§ What to work on
Identify every line of the listing below that contains the string "kern", treating uppercase and lowercase as different, and copy each such line.

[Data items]
_ _ _ _

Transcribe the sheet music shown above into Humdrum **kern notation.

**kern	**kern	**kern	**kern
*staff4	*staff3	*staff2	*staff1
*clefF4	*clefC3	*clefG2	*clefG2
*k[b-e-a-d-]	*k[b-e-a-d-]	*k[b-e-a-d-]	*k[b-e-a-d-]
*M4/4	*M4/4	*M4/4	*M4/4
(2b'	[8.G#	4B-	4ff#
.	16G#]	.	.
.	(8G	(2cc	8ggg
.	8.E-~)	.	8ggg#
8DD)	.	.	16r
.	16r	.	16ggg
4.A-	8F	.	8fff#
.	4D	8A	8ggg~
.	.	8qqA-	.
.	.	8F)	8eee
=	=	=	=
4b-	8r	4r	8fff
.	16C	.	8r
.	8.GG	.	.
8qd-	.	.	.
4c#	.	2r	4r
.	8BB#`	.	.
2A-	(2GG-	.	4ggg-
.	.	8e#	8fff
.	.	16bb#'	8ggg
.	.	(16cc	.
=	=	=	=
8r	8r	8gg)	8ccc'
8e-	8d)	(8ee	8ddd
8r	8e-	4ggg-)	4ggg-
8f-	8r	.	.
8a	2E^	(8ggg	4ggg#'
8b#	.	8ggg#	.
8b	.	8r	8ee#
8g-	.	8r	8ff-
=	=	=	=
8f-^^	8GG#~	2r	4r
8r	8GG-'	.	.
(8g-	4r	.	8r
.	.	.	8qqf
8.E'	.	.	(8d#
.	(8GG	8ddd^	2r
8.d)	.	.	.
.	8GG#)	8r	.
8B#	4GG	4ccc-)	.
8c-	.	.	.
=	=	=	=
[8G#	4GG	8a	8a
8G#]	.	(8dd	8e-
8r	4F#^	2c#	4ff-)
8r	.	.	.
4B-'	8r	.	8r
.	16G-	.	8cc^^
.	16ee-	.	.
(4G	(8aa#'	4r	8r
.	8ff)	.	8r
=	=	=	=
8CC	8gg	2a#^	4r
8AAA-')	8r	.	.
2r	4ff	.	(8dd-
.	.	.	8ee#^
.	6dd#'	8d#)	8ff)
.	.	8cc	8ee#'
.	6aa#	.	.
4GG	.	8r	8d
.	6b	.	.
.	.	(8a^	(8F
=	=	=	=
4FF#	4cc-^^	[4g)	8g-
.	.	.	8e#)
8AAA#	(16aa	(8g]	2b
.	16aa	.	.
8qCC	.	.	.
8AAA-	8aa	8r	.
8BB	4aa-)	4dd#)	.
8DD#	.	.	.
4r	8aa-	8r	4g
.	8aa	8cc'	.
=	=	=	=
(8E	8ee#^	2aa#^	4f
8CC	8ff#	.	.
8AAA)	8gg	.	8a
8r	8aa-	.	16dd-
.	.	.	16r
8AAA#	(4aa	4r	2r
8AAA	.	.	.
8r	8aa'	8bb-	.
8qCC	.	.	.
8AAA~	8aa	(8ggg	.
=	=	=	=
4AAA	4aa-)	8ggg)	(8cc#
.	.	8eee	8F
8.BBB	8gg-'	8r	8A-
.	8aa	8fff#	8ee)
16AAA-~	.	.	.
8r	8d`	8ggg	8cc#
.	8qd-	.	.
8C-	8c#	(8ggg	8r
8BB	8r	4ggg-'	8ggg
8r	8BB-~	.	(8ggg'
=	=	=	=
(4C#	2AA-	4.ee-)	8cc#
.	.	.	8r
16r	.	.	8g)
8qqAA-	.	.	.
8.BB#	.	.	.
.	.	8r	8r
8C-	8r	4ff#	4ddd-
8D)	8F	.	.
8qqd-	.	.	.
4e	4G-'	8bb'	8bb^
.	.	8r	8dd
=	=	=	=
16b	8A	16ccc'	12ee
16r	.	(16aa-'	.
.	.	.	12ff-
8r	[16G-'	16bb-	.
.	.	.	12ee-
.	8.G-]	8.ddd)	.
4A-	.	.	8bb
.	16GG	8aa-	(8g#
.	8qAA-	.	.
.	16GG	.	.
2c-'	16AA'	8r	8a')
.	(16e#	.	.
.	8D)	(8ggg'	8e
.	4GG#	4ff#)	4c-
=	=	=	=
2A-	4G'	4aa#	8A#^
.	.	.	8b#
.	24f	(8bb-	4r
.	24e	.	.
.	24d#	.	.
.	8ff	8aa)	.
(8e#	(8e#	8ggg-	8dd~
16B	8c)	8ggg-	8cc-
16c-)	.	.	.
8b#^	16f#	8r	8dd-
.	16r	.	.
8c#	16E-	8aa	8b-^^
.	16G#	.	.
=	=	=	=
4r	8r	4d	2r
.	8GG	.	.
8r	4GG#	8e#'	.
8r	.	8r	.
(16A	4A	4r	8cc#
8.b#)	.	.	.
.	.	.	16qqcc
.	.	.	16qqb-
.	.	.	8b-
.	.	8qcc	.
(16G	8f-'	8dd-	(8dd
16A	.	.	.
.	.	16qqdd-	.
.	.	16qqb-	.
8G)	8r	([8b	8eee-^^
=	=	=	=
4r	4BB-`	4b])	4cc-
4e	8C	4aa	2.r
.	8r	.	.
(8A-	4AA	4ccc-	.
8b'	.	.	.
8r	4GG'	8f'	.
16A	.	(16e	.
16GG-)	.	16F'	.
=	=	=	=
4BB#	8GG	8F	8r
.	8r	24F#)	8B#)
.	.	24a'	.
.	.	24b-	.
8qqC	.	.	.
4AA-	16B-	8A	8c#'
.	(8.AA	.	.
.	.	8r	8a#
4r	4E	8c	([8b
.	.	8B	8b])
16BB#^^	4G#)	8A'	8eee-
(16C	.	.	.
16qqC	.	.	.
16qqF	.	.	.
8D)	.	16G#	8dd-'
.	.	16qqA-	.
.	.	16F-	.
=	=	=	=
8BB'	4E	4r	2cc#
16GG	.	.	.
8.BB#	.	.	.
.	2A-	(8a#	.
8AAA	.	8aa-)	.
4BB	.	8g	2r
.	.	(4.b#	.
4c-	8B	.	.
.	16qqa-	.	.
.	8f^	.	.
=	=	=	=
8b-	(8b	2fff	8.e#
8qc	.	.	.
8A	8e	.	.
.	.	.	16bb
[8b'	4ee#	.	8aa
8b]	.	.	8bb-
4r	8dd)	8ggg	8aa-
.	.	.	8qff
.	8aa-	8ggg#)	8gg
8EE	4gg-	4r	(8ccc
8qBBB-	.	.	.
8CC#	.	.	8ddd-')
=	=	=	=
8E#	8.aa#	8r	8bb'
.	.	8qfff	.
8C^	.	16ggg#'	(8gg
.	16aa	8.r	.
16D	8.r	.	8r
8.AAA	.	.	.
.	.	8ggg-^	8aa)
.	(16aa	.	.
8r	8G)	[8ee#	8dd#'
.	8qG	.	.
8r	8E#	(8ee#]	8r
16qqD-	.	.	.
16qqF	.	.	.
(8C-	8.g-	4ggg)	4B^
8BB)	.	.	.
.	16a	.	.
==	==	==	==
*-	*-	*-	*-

_ _ _ _

§ Task answer
Transcribe the sheet music shown above into Humdrum **kern notation.
**kern	**kern	**kern	**kern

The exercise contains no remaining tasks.